**Aim of the exercise**. Transcribe only what runs from the line including "pink dice [478,52,544,124]" through the last line of the entries, exactly as it appears.

[Data excerpts]

*-*-*

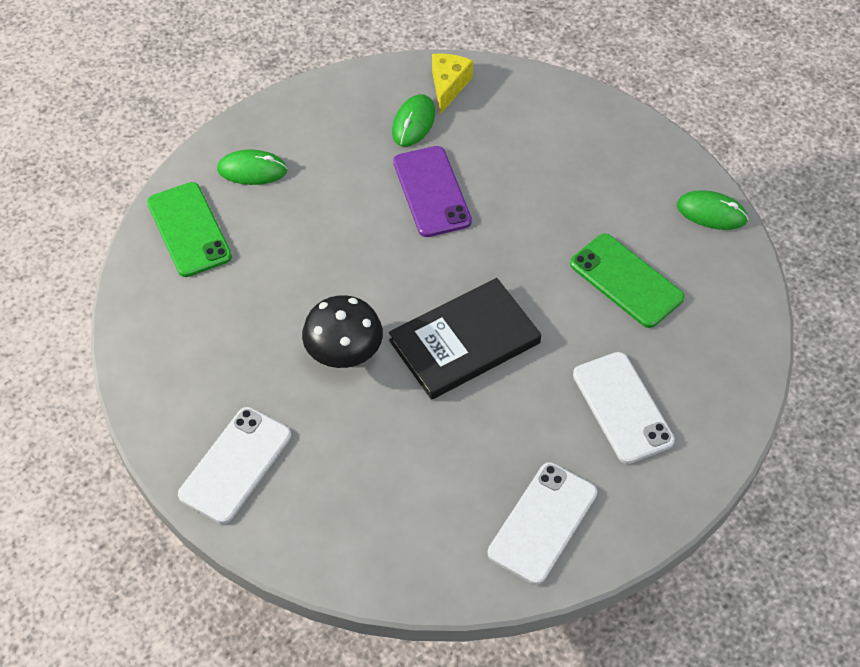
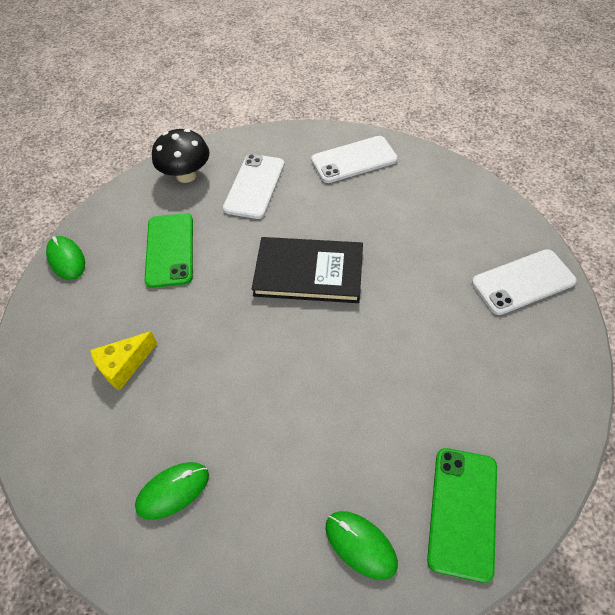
camera: 140 degrees left, 0 degrees up
black mushroom [302,295,383,368] -> black mushroom moved to [152,129,209,183]
purple phone [393,146,472,237] -> none
yellow cheese [432,54,473,114] -> yellow cheese moved to [90,331,157,391]

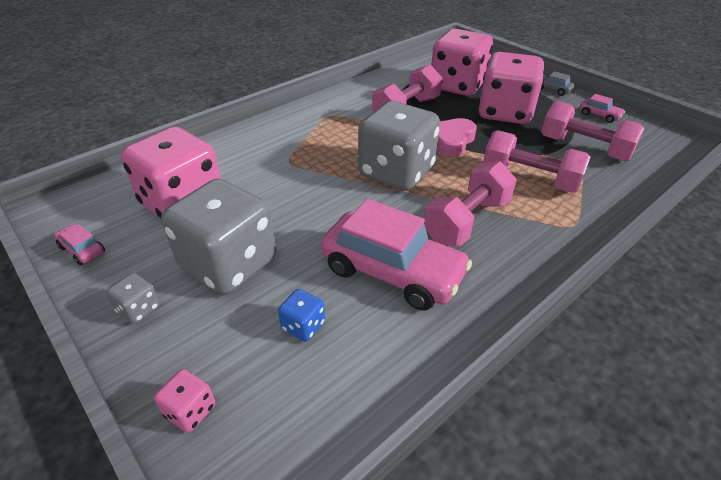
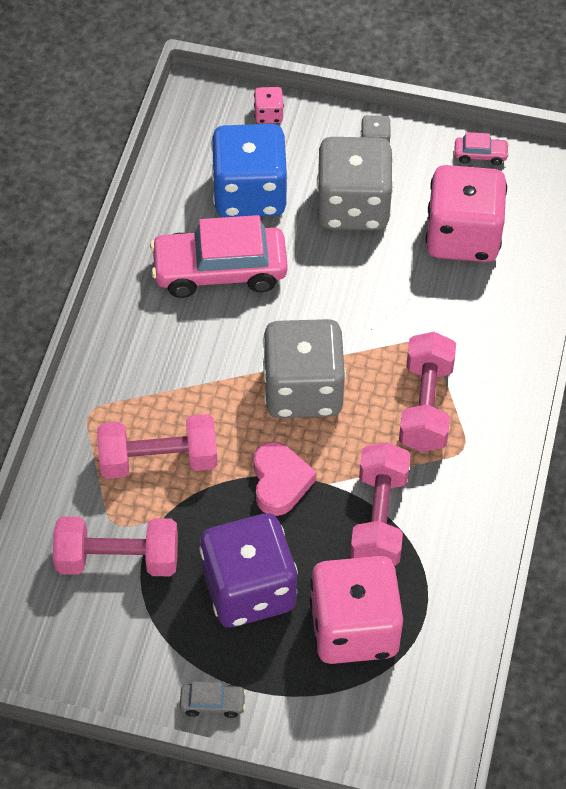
camera: 145 degrees right, 15 degrees up
blue dice [278,289,325,342] -> blue dice [211,124,288,217], size x2.47
pink dumbbell [424,161,517,246] -> pink dumbbell moved to [399,332,456,452]
pink dice [478,52,544,124] -> purple dice [199,513,298,627]
pink car [580,94,625,123] -> none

*-*-*

**Response box**.
pink dice [478,52,544,124] -> purple dice [199,513,298,627]
pink car [580,94,625,123] -> none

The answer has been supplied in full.